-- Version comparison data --
^^^^^^^^^^^^^^^^
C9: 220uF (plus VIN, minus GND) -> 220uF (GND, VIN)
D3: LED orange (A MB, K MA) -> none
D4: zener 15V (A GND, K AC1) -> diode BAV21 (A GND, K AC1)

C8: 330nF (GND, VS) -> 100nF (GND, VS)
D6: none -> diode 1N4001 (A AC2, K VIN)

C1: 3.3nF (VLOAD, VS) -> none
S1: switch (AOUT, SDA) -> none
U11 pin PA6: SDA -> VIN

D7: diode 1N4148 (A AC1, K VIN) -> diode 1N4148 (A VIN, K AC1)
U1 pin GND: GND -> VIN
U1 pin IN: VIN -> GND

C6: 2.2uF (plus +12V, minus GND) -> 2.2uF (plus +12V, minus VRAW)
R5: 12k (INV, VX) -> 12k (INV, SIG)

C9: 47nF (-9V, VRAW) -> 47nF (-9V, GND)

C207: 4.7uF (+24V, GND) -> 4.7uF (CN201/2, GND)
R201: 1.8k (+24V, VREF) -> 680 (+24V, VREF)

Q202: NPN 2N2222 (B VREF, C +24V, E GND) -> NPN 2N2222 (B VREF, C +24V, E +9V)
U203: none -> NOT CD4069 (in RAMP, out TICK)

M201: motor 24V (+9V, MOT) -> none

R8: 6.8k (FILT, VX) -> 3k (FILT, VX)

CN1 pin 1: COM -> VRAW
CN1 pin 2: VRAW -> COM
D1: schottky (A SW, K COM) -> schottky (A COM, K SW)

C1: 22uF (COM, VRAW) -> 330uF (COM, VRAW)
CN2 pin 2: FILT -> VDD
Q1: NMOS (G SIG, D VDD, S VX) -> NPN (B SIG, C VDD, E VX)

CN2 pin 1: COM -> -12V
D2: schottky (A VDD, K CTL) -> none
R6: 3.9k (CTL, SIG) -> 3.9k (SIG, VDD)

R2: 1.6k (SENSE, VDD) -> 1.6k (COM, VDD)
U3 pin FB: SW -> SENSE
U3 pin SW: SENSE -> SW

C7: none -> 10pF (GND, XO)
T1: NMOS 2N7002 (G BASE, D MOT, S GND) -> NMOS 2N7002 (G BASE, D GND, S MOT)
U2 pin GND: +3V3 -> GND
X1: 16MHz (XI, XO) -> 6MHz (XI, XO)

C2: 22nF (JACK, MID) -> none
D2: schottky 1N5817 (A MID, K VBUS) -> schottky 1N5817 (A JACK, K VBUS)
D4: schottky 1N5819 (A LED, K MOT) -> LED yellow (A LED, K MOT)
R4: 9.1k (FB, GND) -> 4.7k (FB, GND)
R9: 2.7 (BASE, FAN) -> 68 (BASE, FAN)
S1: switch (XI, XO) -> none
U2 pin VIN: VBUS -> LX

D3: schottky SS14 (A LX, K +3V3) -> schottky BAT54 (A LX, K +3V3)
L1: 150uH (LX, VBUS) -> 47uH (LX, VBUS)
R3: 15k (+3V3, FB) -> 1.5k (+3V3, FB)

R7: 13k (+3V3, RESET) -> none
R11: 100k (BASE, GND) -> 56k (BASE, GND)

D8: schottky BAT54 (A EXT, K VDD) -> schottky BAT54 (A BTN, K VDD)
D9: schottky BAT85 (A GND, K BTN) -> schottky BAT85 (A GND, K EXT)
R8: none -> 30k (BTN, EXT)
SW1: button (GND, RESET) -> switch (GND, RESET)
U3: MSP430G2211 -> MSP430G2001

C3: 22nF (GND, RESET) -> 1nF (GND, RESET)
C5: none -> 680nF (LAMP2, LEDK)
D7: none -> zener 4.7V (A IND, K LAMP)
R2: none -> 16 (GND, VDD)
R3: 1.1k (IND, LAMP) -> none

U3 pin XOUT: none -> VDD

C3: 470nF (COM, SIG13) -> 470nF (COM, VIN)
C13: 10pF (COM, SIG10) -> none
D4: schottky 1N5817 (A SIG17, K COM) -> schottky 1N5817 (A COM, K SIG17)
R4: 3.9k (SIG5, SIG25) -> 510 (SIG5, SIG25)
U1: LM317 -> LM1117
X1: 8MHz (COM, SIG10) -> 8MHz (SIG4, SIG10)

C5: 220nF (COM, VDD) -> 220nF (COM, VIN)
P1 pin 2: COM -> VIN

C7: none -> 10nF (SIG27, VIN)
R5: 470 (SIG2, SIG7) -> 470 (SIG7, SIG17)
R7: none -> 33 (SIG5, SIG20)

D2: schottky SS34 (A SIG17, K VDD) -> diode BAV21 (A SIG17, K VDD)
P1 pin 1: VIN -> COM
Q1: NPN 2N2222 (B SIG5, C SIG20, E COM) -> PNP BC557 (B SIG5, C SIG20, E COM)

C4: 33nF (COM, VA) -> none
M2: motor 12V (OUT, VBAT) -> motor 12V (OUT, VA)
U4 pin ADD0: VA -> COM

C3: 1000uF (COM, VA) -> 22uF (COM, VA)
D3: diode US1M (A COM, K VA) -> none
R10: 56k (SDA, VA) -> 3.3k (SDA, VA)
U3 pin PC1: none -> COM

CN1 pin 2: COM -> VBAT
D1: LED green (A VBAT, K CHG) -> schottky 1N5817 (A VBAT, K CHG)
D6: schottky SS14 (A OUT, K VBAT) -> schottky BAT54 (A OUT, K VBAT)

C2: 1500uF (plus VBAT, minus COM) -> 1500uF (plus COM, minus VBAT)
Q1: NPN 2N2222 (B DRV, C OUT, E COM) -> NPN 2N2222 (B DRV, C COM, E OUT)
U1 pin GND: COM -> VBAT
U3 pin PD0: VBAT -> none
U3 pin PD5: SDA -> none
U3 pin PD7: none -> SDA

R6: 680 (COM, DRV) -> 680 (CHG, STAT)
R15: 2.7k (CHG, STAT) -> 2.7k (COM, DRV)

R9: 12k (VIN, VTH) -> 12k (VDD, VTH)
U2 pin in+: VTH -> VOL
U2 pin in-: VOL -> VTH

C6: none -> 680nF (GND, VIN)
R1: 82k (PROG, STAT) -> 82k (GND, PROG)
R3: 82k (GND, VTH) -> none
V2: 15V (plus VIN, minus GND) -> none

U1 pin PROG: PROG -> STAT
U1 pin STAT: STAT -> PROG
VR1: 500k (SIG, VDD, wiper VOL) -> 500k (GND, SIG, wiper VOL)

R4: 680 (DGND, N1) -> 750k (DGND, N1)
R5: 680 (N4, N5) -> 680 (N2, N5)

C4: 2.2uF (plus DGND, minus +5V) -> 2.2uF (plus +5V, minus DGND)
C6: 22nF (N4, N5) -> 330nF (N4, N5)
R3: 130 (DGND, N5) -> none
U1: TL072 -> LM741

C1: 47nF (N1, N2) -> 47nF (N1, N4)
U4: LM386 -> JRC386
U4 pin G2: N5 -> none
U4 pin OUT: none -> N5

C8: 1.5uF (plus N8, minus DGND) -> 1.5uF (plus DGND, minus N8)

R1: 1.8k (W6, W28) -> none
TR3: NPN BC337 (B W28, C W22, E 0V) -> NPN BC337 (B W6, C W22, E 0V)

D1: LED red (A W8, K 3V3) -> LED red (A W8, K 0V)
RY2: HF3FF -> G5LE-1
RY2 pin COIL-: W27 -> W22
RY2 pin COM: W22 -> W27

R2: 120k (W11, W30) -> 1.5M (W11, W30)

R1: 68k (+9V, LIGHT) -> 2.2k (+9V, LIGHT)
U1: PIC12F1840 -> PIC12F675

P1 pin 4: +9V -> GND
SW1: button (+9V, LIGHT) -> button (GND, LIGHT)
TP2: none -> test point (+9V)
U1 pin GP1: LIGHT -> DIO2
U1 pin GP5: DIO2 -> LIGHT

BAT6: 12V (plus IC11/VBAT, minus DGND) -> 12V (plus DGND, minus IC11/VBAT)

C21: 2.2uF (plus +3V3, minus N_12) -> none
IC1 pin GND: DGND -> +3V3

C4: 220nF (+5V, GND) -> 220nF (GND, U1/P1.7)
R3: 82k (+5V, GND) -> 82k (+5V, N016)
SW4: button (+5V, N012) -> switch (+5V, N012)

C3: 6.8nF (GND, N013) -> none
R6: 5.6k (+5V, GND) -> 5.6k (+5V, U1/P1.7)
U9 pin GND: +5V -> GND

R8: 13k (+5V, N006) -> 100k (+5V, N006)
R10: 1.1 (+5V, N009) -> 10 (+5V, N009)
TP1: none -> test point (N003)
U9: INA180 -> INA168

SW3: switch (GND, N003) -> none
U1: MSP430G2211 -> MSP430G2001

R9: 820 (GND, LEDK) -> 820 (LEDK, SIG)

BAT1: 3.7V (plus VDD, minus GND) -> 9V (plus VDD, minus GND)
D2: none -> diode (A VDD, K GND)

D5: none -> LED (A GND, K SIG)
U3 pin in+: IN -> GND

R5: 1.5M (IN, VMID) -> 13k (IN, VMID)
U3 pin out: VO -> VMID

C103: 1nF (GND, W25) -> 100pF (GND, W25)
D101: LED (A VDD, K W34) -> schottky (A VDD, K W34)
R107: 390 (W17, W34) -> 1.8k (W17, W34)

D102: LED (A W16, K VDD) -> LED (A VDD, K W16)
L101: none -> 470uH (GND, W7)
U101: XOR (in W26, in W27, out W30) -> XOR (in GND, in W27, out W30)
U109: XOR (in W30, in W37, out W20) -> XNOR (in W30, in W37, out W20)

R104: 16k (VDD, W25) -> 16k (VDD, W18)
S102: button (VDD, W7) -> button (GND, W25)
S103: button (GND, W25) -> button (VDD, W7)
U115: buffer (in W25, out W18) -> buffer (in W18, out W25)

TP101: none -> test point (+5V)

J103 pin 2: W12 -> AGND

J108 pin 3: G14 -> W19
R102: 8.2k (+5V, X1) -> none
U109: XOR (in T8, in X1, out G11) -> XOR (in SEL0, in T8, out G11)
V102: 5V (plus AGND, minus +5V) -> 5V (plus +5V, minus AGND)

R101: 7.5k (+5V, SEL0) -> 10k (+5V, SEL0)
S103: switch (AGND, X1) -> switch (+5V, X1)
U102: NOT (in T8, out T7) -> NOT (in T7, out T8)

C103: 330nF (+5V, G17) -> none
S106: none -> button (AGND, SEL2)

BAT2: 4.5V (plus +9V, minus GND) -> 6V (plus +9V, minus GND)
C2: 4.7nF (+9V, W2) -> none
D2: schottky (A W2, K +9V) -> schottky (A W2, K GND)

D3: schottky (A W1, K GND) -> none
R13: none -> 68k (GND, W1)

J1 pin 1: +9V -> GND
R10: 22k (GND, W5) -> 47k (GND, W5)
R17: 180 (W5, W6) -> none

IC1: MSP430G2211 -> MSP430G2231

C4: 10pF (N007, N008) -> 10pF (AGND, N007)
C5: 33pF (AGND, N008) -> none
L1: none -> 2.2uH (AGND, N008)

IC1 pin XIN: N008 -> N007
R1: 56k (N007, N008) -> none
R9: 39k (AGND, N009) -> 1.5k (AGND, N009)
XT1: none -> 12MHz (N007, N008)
^^^^^^^^^^^^^^^^
-- Task requirements --
Extract every line above that contains the word "STAT".

-- Written solution --
R6: 680 (COM, DRV) -> 680 (CHG, STAT)
R15: 2.7k (CHG, STAT) -> 2.7k (COM, DRV)
R1: 82k (PROG, STAT) -> 82k (GND, PROG)
U1 pin PROG: PROG -> STAT
U1 pin STAT: STAT -> PROG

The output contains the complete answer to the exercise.